STORED DATA
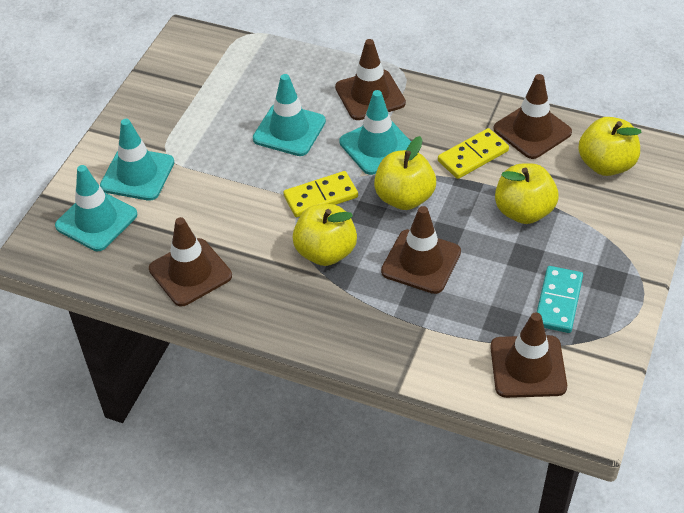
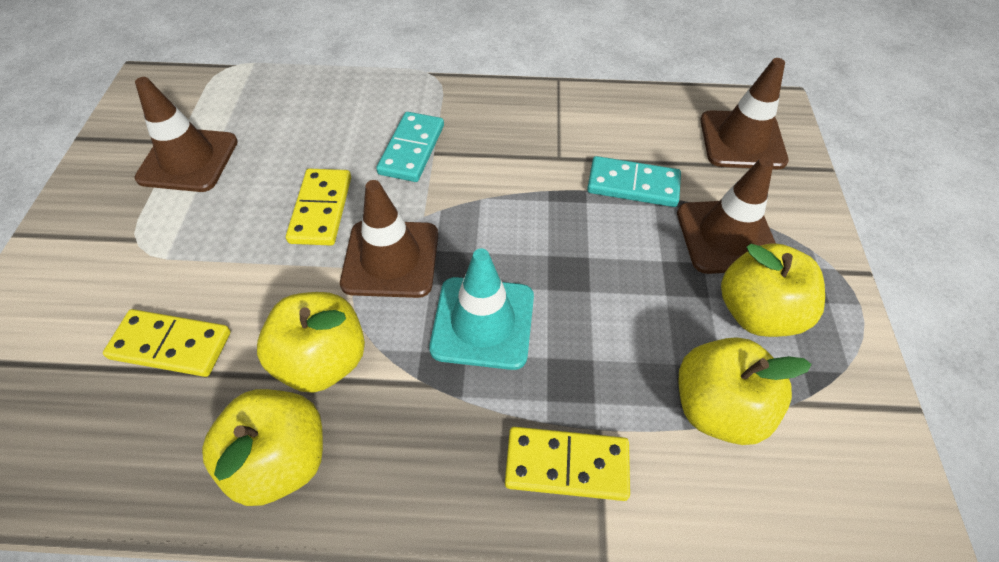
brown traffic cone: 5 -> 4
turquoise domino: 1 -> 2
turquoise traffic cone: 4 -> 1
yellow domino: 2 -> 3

DESCRIPTION OF THE TASK
Give back the material word for word and drop the pictures it holds.

ANSWER TO THE PROBLEM
brown traffic cone: 5 -> 4
turquoise domino: 1 -> 2
turquoise traffic cone: 4 -> 1
yellow domino: 2 -> 3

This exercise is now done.